**What this task involves**
From the listing below, extract every line that contains the string "kern".

═══ Exercise material ═══

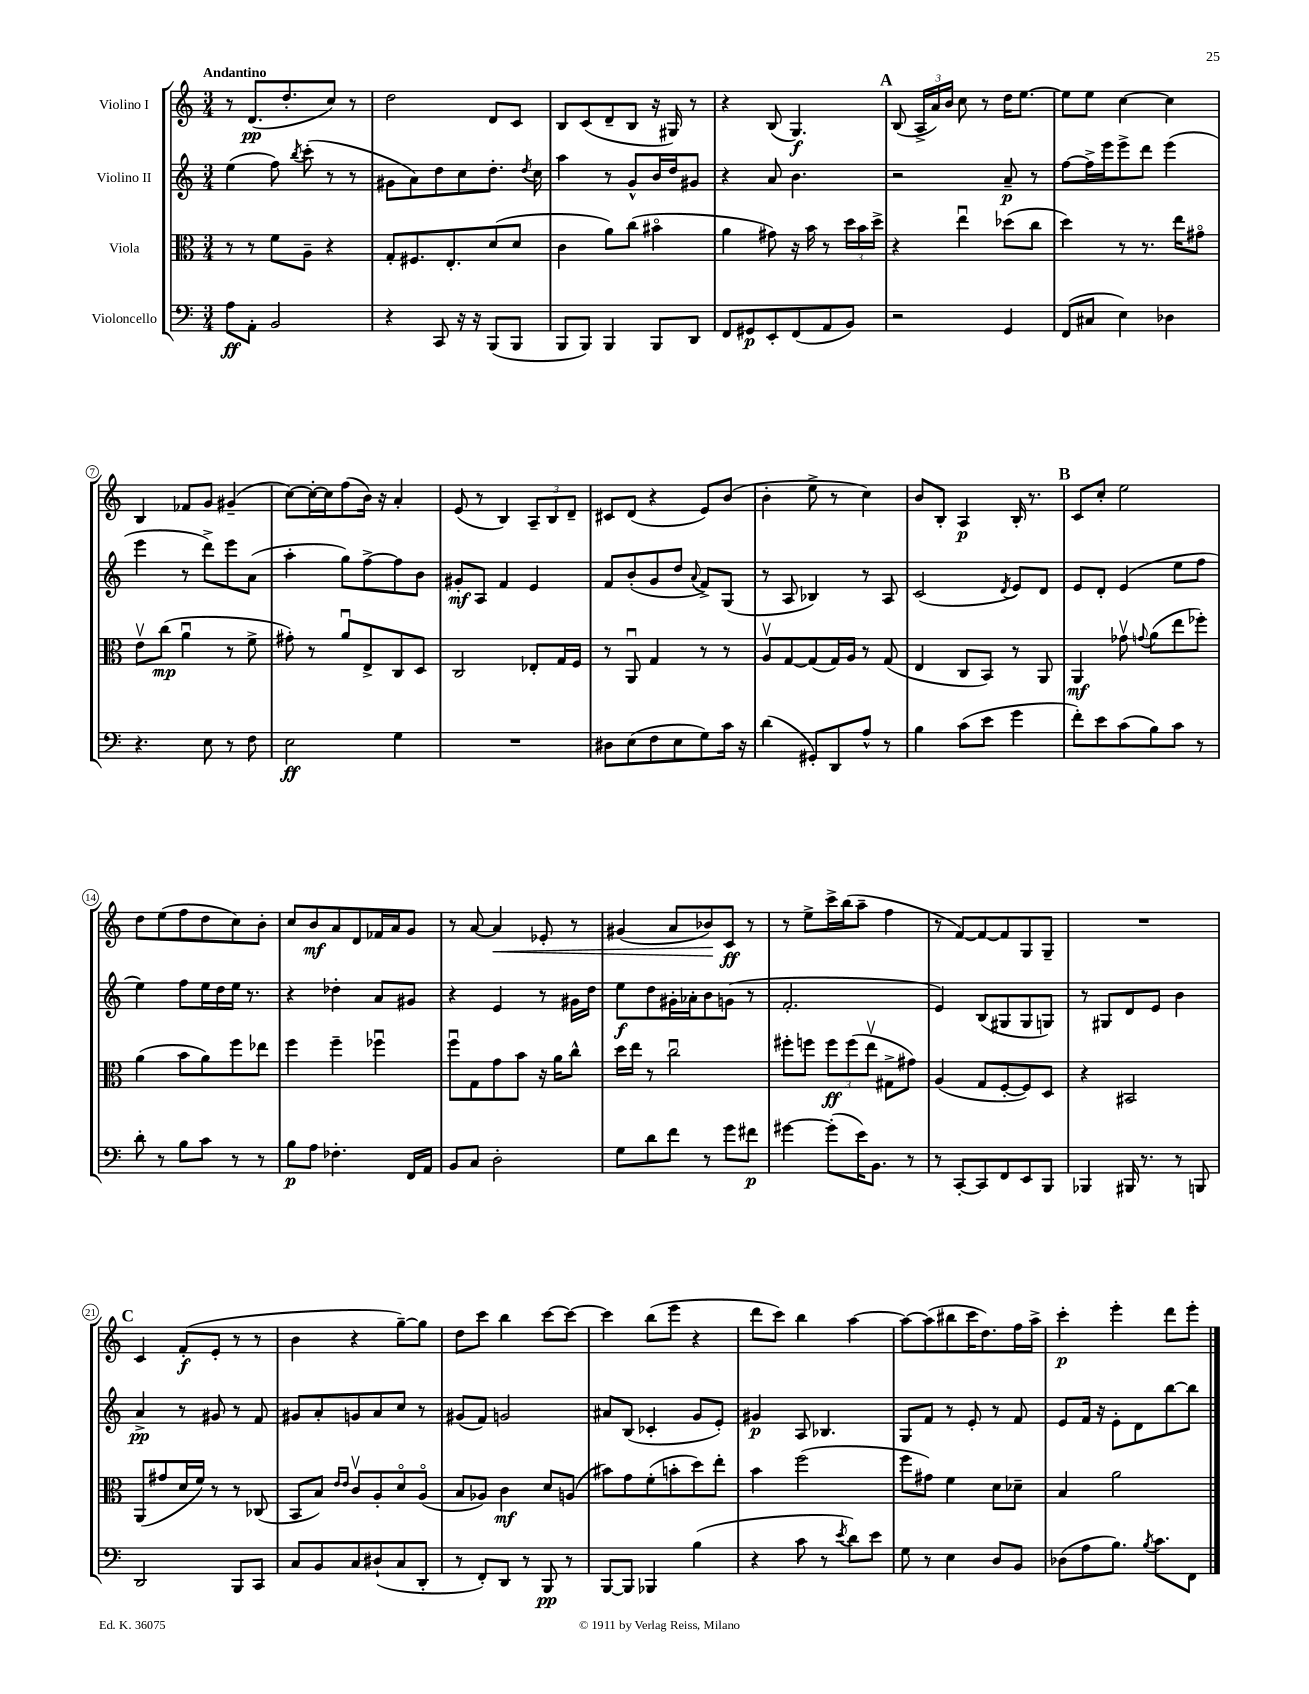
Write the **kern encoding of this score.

**kern	**kern	**kern	**kern
*staff4	*staff3	*staff2	*staff1
*clefF4	*clefC3	*clefG2	*clefG2
*k[]	*k[]	*k[]	*k[]
*M3/4	*M3/4	*M3/4	*M3/4
8A	8r	(4ee	8r
8AA'	8r	.	(8.d
2BB	8f	8ff)	.
.	.	.	8.dd'
.	.	8qbb	.
.	8A~	(8ccc'	.
.	4r	8r	8cc)
.	.	8r	8r
=	=	=	=
4r	8G'	8g#	2dd
.	8.F#	8a)	.
8CC	.	8dd	.
.	8.E'	.	.
16r	.	8cc	.
16r	.	.	.
(8BBB	(8d	8.dd'	8d
8BBB	8d	.	8c
.	.	8qdd	.
.	.	16cc	.
=	=	=	=
8BBB	4c	4aa	8B
8BBB)	.	.	(8c
4BBB	8a)	8r	8d~
.	(8cc	8g^^	8B
8BBB	4b#o	16b	16r
.	.	16dd	16G#)
8DD	.	8g#	8r
=	=	=	=
8FF	4a	4r	4r
8GG#	.	.	.
8EE'	8g#)	8a	(8B
(8FF	16r	4.b	4.G)
.	16b	.	.
8AA	8r	.	.
8BB)	24dd	.	.
.	24b	.	.
.	24dd^	.	.
=	=	=	=
2r	4r	2r	(8B
.	.	.	24A^
.	.	.	24a)
.	.	.	24b
.	4eeu	.	8cc
.	.	.	8r
4GG	(8dd-	8a~	16dd
.	.	.	[8.ee
.	8cc	8r	.
=	=	=	=
(8FF	4dd)	[8ff	8ee]
8C#	.	16ff^]	8ee
.	.	16eee	.
4E)	8r	8eee^	[4cc
.	8.r	8ddd	.
4D-	.	(4eee	4cc]
.	16ee	.	.
.	8g#o	.	.
=	=	=	=
4.r	8ev	4eee	4B
.	(8cc	.	.
.	4au	8r	8f-
8E	.	8ddd^)	8g
8r	8r	8eee	(4g#~
8F	8f^	(8a	.
=	=	=	=
2E	8g#')	4aa'	[8cc)
.	8r	.	16cc'_
.	.	.	16cc]
.	8au	8gg)	(8ff
.	8E^	[8ff^	16b)
.	.	.	16r
4G	8C	8ff]	4a'
.	8D	8b	.
=	=	=	=
2.r	2C	8g#'	(8e
.	.	8A	8r
.	.	4f	4B)
.	8E-'	4e	12A~
.	.	.	12B
.	16G	.	.
.	.	.	12d~
.	16F	.	.
=	=	=	=
8D#	8r	8f	8c#
(8E	8AAu	(8b'	(8d
8F	4G	8g	4r
8E	.	8dd	.
.	.	8qqa	.
8G)	8r	8f^)	8e)
16c	8r	(8G	(8b
16r	.	.	.
=	=	=	=
(4d	8Av	8r	4b'
.	[8G	8A	.
8GG#')	(8G]	4B-)	8ee^
8DD	16G)	.	8r
.	16A	.	.
8A^^	8r	8r	4cc)
8r	(8G	8A	.
=	=	=	=
4B	4E	(2c	8b
.	.	.	8B'
(8c	8C	.	4A
8e	8BB)	.	.
.	.	8qd	.
4g	8r	8e)	16B'
.	.	.	8.r
.	8AA	8d	.
=	=	=	=
8f')	4AA	8e	8c
8e	.	8d'	8cc'
(8c	8g-v	(4e	2ee
.	8qqg	.	.
8B)	(8a	.	.
8c	8ee	8ee	.
8r	8ff-')	8ff	.
=	=	=	=
8d'	(4a	4ee)	8dd
8r	.	.	(8ee
8B	8b	8ff	8ff
8c	8a)	16ee	8dd
.	.	16dd	.
8r	8ff	16ee	8cc)
.	.	8.r	.
8r	8ee-	.	8b'
=	=	=	=
8B	4ff	4r	8cc
8A	.	.	8b
4.F-'	4ff~	4dd-'	8a
.	.	.	8d
.	4ff-u	8a	16f-
.	.	.	16a
16FF	.	8g#	8g
16AA	.	.	.
=	=	=	=
8BB	8ffu	4r	8r
8C	8G	.	[8a
2D'	8g	4e	4a]
.	8b	.	.
.	16r	8r	8e-'
.	16a	.	.
.	8cc^^	16g#	8r
.	.	16dd	.
=	=	=	=
8G	16dd	8ee	(4g#
.	16ee	.	.
8d	8r	8dd	.
8f	2ccu	16g#'	8a
.	.	16a-'	.
8r	.	8b	8b-)
8g	.	(8g	8c
8f#	.	8r	8r
=	=	=	=
[4g#	8ff#'	2.f'	8r
.	8ff	.	8ee^
(8g#']	12ff	.	16ccc^
.	.	.	(16bb
.	(12ff	.	.
16e)	.	.	8aa~
.	12eev	.	.
8.BB	.	.	.
.	8G#^	.	4ff
8r	8g#)	.	.
=	=	=	=
8r	(4A	4e)	8r
[8CC'	.	.	[8f)
8CC]	8G	(8B	8f_
8FF	[8F'	8G#	8f]
8EE	8F])	8G#	8G
8BBB	8D	8G)	8G~
=	=	=	=
4BBB-	4r	8r	2.r
.	.	8G#	.
16BBB#	2BB#	8d	.
8.r	.	.	.
.	.	8e	.
8r	.	4b	.
8BBB	.	.	.
=	=	=	=
2DD	(8AA	4a^	4c
.	8g#	.	.
.	16d	8r	(8f'
.	16f)	.	.
.	8r	8g#	8e'
8BBB	8r	8r	8r
8CC	(8C-	8f	8r
=	=	=	=
8C	8BB	8g#	4b
8BB	8B)	8a'	.
.	16qqe	.	.
.	16qqe	.	.
8C	8cv	8g	4r
(8D#`	8A'	8a	.
8C	8do	8cc	[8gg~)
8DD'	(8Ao	8r	8gg]
=	=	=	=
8r	8B	(8g#	8dd
8FF')	8A-)	8f)	8ccc
8DD	4c	2g	4bb
8r	.	.	.
8BBB	8d	.	[8ccc
8r	(8A	.	8ccc_
=	=	=	=
[8BBB	8b#)	8a#	4ccc]
8BBB]	8g	(8B	.
4BBB-	(8f'	4c-'	(8bb
.	8b'	.	8eee
(4B	8dd)	8g	4r
.	8ee'	8e')	.
=	=	=	=
4r	4b	4g#	8ddd
.	.	.	8ccc)
8c	(2ff	8A	4bb
8r	.	4.B-	.
8qe	.	.	.
8d)	.	.	[4aa
8e	.	.	.
=	=	=	=
8G	8ff	8G	8aa_
8r	8g#)	8f	(8aa]
4E	4f	8r	8bb#
.	.	8e'	16ccc
.	.	.	8.dd)
8D	8d	8r	.
8BB	8d-~	8f	16ff
.	.	.	16aa^
=	=	=	=
(8D-	4B	8e	4ccc'
8A	.	16f	.
.	.	16r	.
8.B)	2a	8e'	4eee'
.	.	8d	.
8qB	.	.	.
8.c	.	.	.
.	.	[8bb	8ddd
8FF	.	8bb]	8eee'
==	==	==	==
*-	*-	*-	*-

═══

**Result below**
Write the **kern encoding of this score.
**kern	**kern	**kern	**kern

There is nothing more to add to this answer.